- TASK REQUIREMENTS
Your answer must be an exact copy of the records below, with no pictures in it.

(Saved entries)
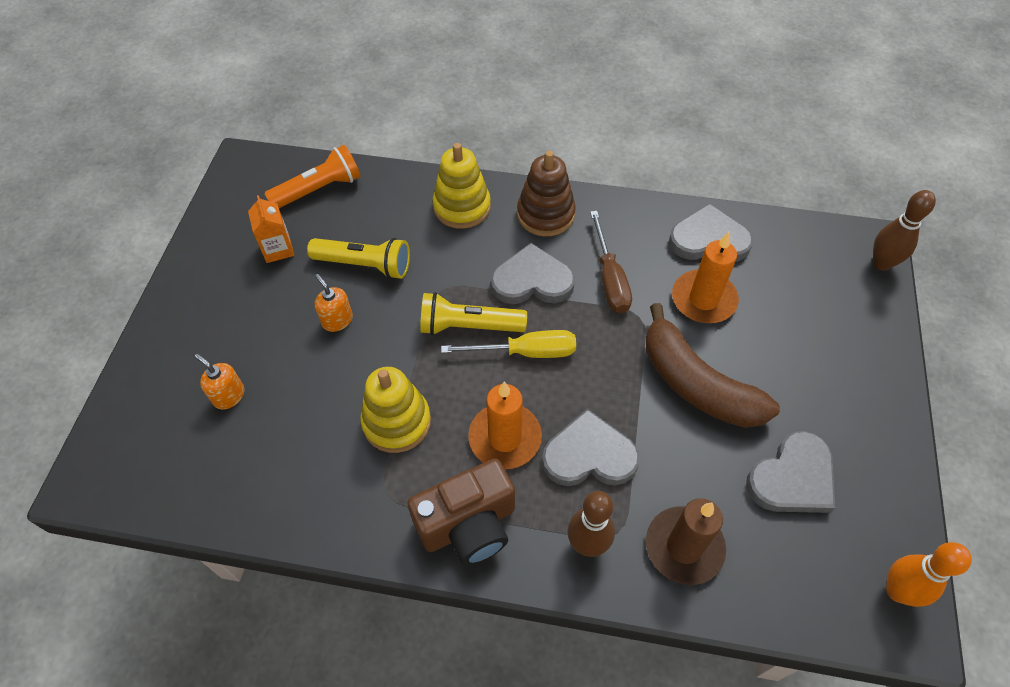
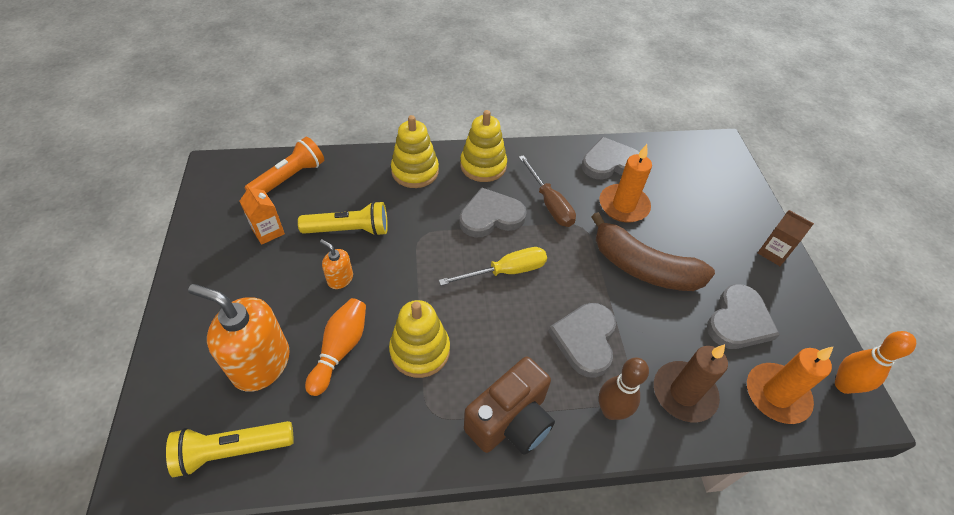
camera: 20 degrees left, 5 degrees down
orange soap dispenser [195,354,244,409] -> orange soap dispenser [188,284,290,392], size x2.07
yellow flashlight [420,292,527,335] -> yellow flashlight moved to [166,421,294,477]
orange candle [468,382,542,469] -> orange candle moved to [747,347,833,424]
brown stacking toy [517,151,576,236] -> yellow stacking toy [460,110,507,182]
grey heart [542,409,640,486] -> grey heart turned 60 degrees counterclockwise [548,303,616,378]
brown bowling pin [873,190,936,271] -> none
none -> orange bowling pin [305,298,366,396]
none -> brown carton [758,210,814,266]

- EXPECTED ANSWER
camera: 20 degrees left, 5 degrees down
orange soap dispenser [195,354,244,409] -> orange soap dispenser [188,284,290,392], size x2.07
yellow flashlight [420,292,527,335] -> yellow flashlight moved to [166,421,294,477]
orange candle [468,382,542,469] -> orange candle moved to [747,347,833,424]
brown stacking toy [517,151,576,236] -> yellow stacking toy [460,110,507,182]
grey heart [542,409,640,486] -> grey heart turned 60 degrees counterclockwise [548,303,616,378]
brown bowling pin [873,190,936,271] -> none
none -> orange bowling pin [305,298,366,396]
none -> brown carton [758,210,814,266]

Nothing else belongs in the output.